* [WHAT YOU WILL DO]
Leave out the images and output the records word for word.

** Opening MATERIAL FOR THIS EXERCISE block **

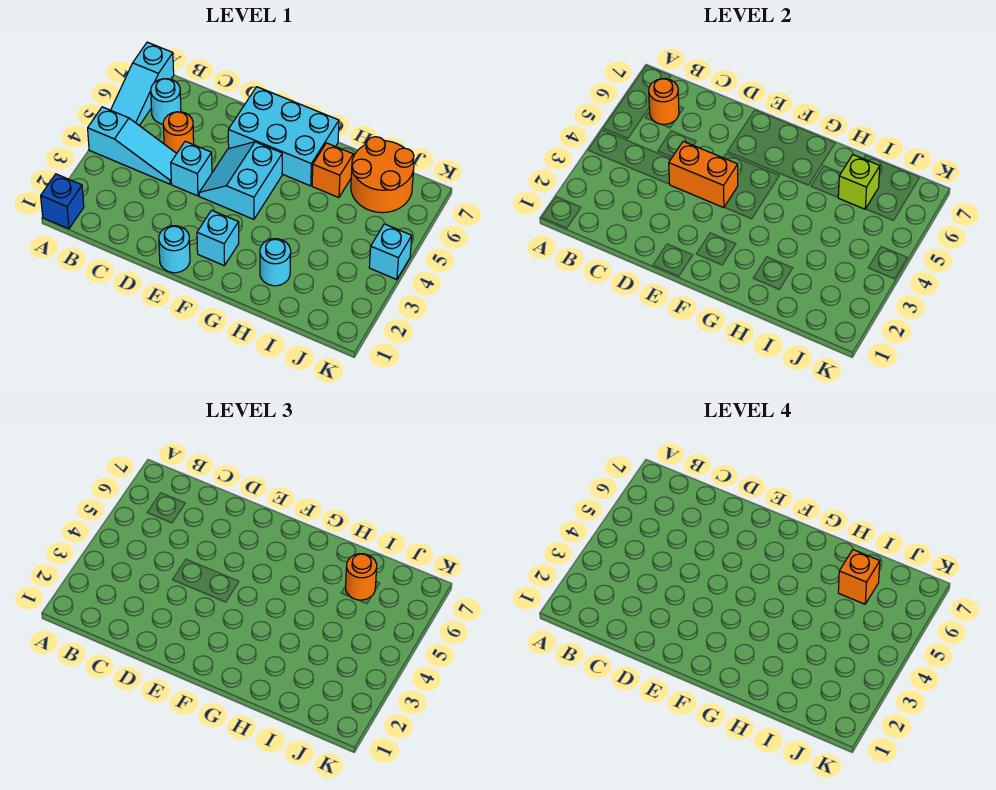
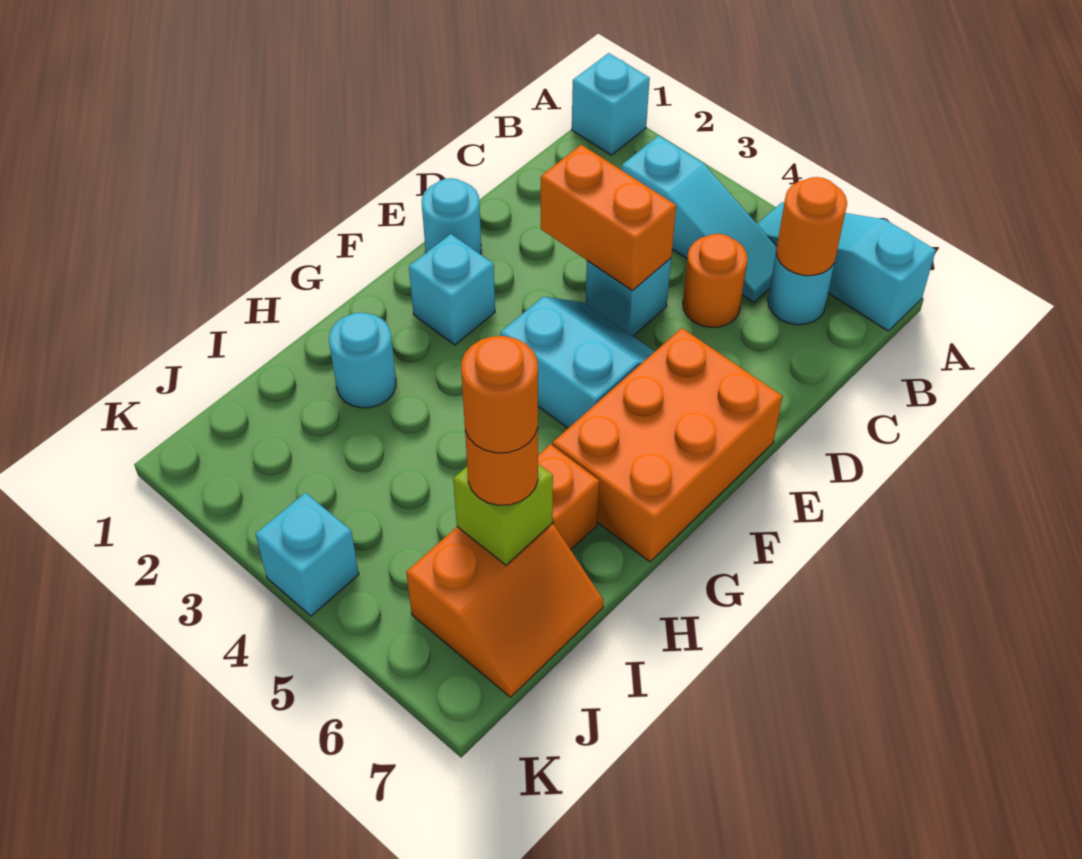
blue brick A1 level 1 -> cyan brick A1 level 1
cyan slope A4:C4 level 1 top A -> cyan slope B3:B5 level 1 top 3
orange brick D4:E4 level 2 -> orange brick D3:D4 level 2
cyan brick E6:G7 level 1 -> orange brick E6:G7 level 1
orange round brick I6:J7 level 1 -> orange slope I6:J7 level 1 top 6
orange brick I6 level 4 -> orange round brick I6 level 4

** Closing MATERIAL FOR THIS EXERCISE block **

* [REPLY]
blue brick A1 level 1 -> cyan brick A1 level 1
cyan slope A4:C4 level 1 top A -> cyan slope B3:B5 level 1 top 3
orange brick D4:E4 level 2 -> orange brick D3:D4 level 2
cyan brick E6:G7 level 1 -> orange brick E6:G7 level 1
orange round brick I6:J7 level 1 -> orange slope I6:J7 level 1 top 6
orange brick I6 level 4 -> orange round brick I6 level 4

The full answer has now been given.